[REQUIRED ACTION] Give the count of lines in the entries that include "recoloured", and write nothing besides it.

[MATERIAL PROVIDED]
#####

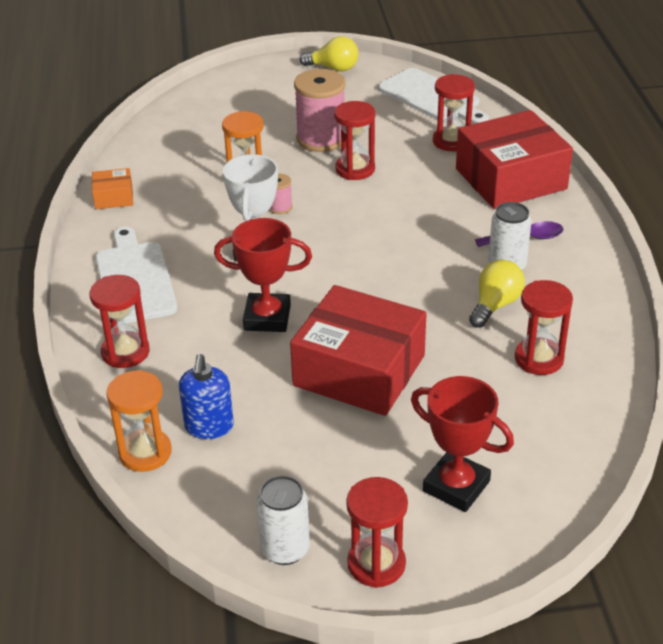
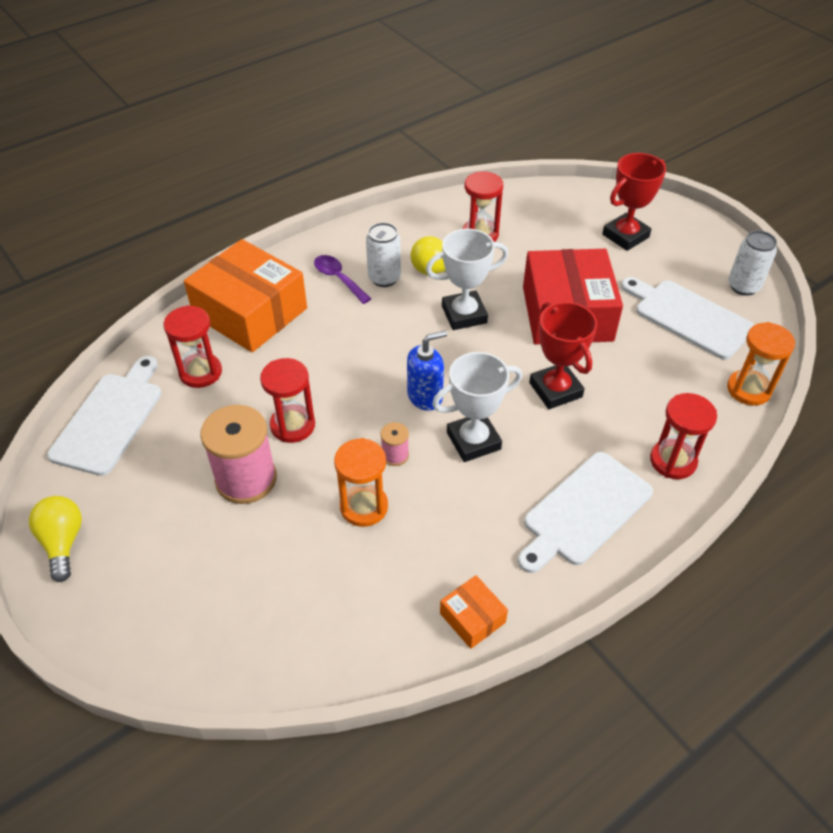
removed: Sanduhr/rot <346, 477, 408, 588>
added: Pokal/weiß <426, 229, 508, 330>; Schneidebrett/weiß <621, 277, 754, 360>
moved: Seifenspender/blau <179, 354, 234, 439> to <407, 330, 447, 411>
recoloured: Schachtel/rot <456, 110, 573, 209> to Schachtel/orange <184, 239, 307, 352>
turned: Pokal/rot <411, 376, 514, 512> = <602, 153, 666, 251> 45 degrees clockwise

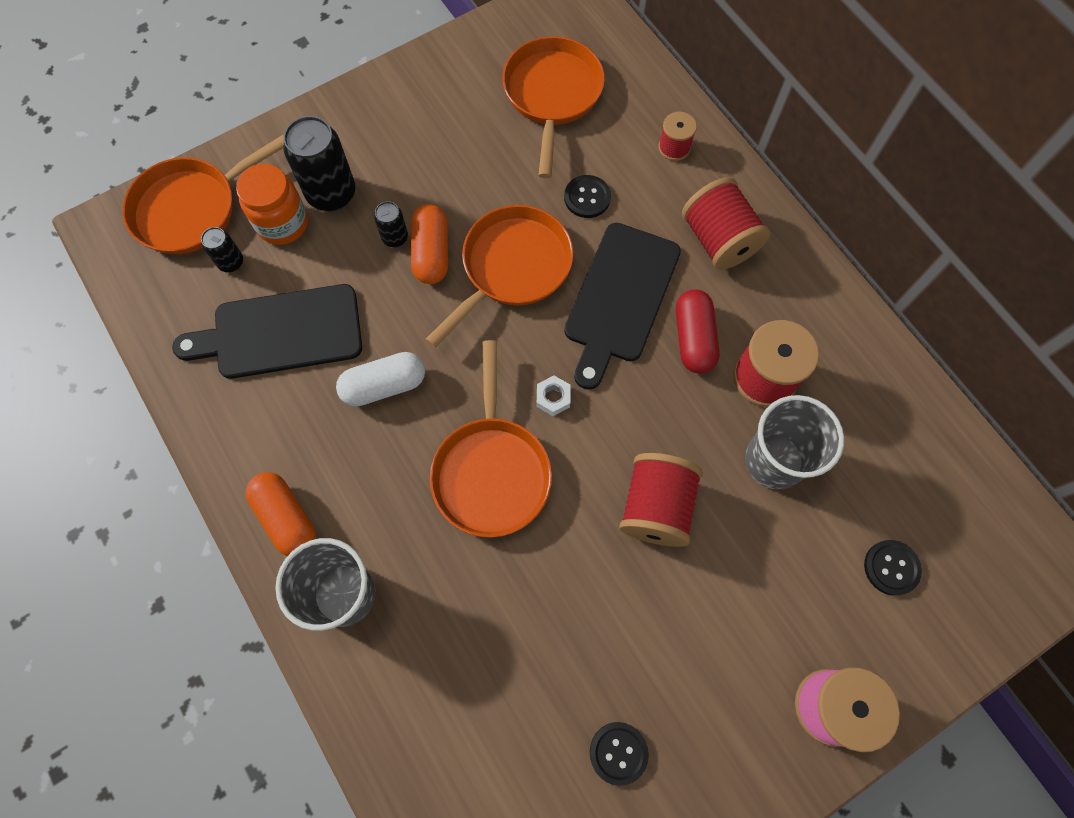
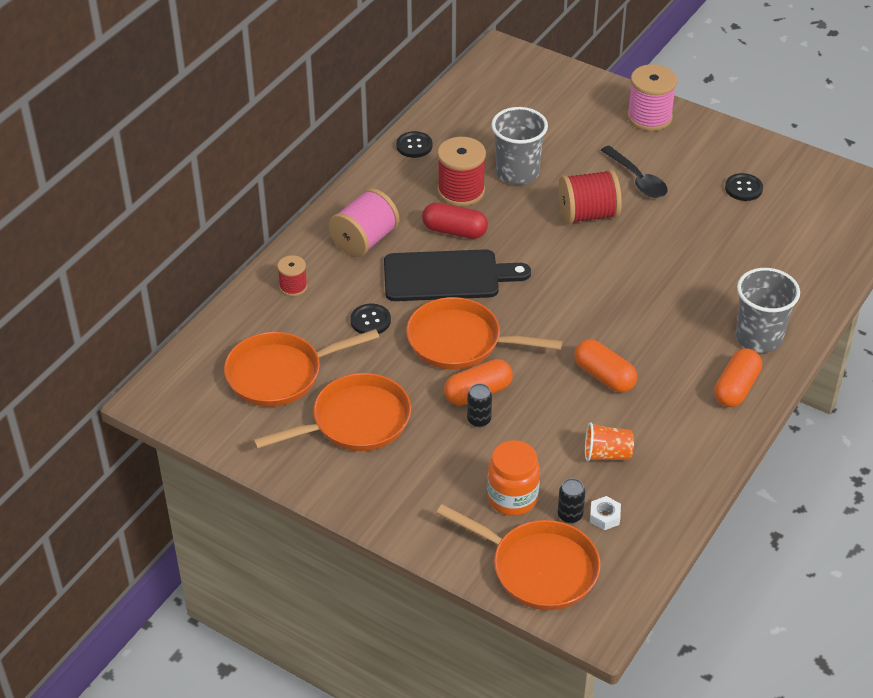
removed: Dose/schwarz <283, 116, 356, 212>
added: Löffel/schwarz <601, 145, 668, 198>
moved: Pfanne/orange <430, 340, 552, 538> to <253, 373, 411, 451>; Sechskantmutter/weiß <537, 375, 571, 416> to <590, 496, 621, 530>; Knopf/schwarz <864, 540, 922, 596> to <396, 131, 433, 158>
replaced: Schneidebrett/schwarz <172, 284, 362, 379> to Becher/orange <585, 422, 634, 461>
recoloured: Kapsel/weiß <336, 352, 425, 406> to Kapsel/orange <574, 339, 637, 393>; Garnrolle/rot <682, 177, 770, 270> to Garnrolle/rosa <328, 188, 399, 257>
turned: Kapsel/rot <676, 289, 720, 374> = <422, 202, 488, 239> 45 degrees clockwise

#####

[COMPLETED TASK] 2